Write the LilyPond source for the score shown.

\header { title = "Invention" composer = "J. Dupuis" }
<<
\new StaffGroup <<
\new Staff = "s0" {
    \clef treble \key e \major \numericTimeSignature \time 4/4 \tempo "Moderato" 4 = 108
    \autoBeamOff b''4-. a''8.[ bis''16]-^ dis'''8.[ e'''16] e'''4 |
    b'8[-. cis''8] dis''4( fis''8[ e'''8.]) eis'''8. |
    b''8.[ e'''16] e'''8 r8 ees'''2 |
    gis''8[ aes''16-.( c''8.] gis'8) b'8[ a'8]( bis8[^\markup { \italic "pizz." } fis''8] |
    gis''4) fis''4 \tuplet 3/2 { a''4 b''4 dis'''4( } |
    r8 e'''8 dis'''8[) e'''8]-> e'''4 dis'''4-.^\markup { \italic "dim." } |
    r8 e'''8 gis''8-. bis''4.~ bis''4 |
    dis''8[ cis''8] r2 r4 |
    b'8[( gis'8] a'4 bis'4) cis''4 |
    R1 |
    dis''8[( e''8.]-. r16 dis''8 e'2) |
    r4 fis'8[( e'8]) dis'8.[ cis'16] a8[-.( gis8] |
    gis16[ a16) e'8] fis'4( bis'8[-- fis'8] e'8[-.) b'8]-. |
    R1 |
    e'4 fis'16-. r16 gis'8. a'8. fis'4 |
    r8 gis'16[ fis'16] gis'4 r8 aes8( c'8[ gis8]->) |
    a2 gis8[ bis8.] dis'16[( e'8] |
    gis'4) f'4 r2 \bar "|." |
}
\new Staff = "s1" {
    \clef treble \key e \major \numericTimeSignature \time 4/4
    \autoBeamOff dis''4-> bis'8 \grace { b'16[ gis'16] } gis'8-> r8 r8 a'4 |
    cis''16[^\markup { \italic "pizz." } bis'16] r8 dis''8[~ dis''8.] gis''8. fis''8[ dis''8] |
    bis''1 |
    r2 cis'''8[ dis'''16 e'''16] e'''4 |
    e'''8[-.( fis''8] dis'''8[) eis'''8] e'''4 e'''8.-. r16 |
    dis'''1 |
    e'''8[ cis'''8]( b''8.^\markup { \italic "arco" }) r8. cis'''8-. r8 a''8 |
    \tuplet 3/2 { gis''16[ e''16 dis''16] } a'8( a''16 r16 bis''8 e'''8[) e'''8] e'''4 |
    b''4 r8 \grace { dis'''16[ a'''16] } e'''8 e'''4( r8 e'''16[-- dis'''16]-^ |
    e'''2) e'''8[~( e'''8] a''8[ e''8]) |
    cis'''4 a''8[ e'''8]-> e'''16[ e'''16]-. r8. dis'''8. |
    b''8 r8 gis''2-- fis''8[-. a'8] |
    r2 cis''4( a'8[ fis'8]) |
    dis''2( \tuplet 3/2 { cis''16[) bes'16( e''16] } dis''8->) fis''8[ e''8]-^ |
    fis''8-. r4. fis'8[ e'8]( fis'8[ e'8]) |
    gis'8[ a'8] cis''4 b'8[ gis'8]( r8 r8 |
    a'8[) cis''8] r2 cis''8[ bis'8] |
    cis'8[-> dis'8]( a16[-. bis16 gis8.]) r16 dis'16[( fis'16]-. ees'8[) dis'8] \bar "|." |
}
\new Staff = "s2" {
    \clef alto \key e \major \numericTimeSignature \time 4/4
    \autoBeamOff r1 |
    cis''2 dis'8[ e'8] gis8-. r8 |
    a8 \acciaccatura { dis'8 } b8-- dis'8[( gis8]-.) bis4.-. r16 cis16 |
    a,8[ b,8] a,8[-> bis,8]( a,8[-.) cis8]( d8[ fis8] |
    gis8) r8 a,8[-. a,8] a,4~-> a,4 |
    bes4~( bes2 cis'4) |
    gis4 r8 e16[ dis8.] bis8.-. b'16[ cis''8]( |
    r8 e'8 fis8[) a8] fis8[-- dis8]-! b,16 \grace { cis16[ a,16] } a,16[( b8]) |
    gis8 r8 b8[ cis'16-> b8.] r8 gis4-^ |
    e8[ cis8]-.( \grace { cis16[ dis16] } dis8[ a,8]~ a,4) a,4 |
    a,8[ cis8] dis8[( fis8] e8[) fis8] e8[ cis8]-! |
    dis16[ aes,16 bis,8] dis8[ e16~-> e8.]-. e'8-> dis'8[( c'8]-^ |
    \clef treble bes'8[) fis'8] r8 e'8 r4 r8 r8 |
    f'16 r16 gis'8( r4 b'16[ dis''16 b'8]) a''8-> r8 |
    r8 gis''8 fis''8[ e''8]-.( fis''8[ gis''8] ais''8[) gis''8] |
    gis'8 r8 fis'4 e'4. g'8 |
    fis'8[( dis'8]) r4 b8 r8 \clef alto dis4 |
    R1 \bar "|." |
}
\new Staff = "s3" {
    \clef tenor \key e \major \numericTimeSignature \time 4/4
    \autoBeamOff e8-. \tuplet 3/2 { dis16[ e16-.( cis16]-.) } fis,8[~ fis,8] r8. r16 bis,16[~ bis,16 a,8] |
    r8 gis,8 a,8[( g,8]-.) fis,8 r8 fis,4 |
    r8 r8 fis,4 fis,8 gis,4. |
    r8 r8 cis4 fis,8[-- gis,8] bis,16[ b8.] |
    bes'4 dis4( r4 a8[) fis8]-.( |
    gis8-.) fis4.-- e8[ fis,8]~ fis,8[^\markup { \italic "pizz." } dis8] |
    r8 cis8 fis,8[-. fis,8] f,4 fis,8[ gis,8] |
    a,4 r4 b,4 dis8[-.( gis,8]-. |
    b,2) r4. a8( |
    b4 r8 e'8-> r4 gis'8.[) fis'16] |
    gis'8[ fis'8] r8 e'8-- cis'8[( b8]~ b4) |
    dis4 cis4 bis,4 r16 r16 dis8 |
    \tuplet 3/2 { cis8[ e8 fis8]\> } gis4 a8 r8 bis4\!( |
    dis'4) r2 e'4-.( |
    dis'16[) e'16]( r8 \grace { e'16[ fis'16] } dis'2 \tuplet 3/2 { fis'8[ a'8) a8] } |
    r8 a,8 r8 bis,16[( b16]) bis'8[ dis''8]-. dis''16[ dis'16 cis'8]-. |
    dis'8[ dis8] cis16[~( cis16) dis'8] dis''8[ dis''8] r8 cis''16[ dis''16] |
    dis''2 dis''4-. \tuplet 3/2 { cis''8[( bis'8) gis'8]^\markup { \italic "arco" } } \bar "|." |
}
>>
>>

§ **REQUIRED TASK**: Which lines in the entries above contain the string "time"? Copy every one of them, matching case exactly.

§ **OUTPUT OF THE EXERCISE**:
    \clef treble \key e \major \numericTimeSignature \time 4/4 \tempo "Moderato" 4 = 108
    \clef treble \key e \major \numericTimeSignature \time 4/4
    \clef alto \key e \major \numericTimeSignature \time 4/4
    \clef tenor \key e \major \numericTimeSignature \time 4/4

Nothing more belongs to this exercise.